▶ [What this task involves]:
Convert every line of the records below into a Markdown table with two columns, Row and Line. Put each line's number in Row and its text in Line, and leave out any blank lines.

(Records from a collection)
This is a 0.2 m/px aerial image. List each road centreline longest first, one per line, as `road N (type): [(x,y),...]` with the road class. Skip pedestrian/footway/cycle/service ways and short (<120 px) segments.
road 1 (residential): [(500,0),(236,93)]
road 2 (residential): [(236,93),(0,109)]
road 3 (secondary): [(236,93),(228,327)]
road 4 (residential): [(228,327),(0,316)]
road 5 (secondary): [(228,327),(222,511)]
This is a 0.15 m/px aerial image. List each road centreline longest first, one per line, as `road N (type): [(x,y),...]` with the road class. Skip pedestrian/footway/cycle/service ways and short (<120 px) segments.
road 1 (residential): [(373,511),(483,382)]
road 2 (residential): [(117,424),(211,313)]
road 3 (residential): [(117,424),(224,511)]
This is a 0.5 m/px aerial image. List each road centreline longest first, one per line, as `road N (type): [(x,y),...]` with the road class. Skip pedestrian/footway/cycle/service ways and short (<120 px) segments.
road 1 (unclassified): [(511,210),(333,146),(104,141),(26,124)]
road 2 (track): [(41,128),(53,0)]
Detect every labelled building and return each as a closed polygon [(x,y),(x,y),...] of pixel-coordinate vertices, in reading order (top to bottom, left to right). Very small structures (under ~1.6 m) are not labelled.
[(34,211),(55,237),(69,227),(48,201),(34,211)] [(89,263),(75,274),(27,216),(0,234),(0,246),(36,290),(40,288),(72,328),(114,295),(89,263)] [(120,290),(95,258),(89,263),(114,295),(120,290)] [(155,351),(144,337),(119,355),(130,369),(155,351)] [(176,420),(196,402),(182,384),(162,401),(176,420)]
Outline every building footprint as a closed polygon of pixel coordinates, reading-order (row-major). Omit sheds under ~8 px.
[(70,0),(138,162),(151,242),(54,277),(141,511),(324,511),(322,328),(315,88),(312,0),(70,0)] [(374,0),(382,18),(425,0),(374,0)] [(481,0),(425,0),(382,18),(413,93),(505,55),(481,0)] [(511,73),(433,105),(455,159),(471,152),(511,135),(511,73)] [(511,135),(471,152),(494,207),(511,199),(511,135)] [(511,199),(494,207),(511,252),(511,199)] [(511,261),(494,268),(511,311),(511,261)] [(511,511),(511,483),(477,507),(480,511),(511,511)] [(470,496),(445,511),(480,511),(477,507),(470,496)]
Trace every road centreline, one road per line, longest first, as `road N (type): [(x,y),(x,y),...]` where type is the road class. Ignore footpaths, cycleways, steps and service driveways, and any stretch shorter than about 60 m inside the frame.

▶ [Answer]:
| Row | Line |
|---|---|
| 1 | This is a 0.2 m/px aerial image. List each road centreline longest first, one per line, as `road N (type): [(x,y),...]` with the road class. Skip pedestrian/footway/cycle/service ways and short (<120 px) segments. |
| 2 | road 1 (residential): [(500,0),(236,93)] |
| 3 | road 2 (residential): [(236,93),(0,109)] |
| 4 | road 3 (secondary): [(236,93),(228,327)] |
| 5 | road 4 (residential): [(228,327),(0,316)] |
| 6 | road 5 (secondary): [(228,327),(222,511)] |
| 7 | This is a 0.15 m/px aerial image. List each road centreline longest first, one per line, as `road N (type): [(x,y),...]` with the road class. Skip pedestrian/footway/cycle/service ways and short (<120 px) segments. |
| 8 | road 1 (residential): [(373,511),(483,382)] |
| 9 | road 2 (residential): [(117,424),(211,313)] |
| 10 | road 3 (residential): [(117,424),(224,511)] |
| 11 | This is a 0.5 m/px aerial image. List each road centreline longest first, one per line, as `road N (type): [(x,y),...]` with the road class. Skip pedestrian/footway/cycle/service ways and short (<120 px) segments. |
| 12 | road 1 (unclassified): [(511,210),(333,146),(104,141),(26,124)] |
| 13 | road 2 (track): [(41,128),(53,0)] |
| 14 | Detect every labelled building and return each as a closed polygon [(x,y),(x,y),...] of pixel-coordinate vertices, in reading order (top to bottom, left to right). Very small structures (under ~1.6 m) are not labelled. |
| 15 | [(34,211),(55,237),(69,227),(48,201),(34,211)] [(89,263),(75,274),(27,216),(0,234),(0,246),(36,290),(40,288),(72,328),(114,295),(89,263)] [(120,290),(95,258),(89,263),(114,295),(120,290)] [(155,351),(144,337),(119,355),(130,369),(155,351)] [(176,420),(196,402),(182,384),(162,401),(176,420)] |
| 16 | Outline every building footprint as a closed polygon of pixel coordinates, reading-order (row-major). Omit sheds under ~8 px. |
| 17 | [(70,0),(138,162),(151,242),(54,277),(141,511),(324,511),(322,328),(315,88),(312,0),(70,0)] [(374,0),(382,18),(425,0),(374,0)] [(481,0),(425,0),(382,18),(413,93),(505,55),(481,0)] [(511,73),(433,105),(455,159),(471,152),(511,135),(511,73)] [(511,135),(471,152),(494,207),(511,199),(511,135)] [(511,199),(494,207),(511,252),(511,199)] [(511,261),(494,268),(511,311),(511,261)] [(511,511),(511,483),(477,507),(480,511),(511,511)] [(470,496),(445,511),(480,511),(477,507),(470,496)] |
| 18 | Trace every road centreline, one road per line, longest first, as `road N (type): [(x,y),(x,y),...]` where type is the road class. Ignore footpaths, cycleways, steps and service driveways, and any stretch shorter than about 60 m inside the frame. |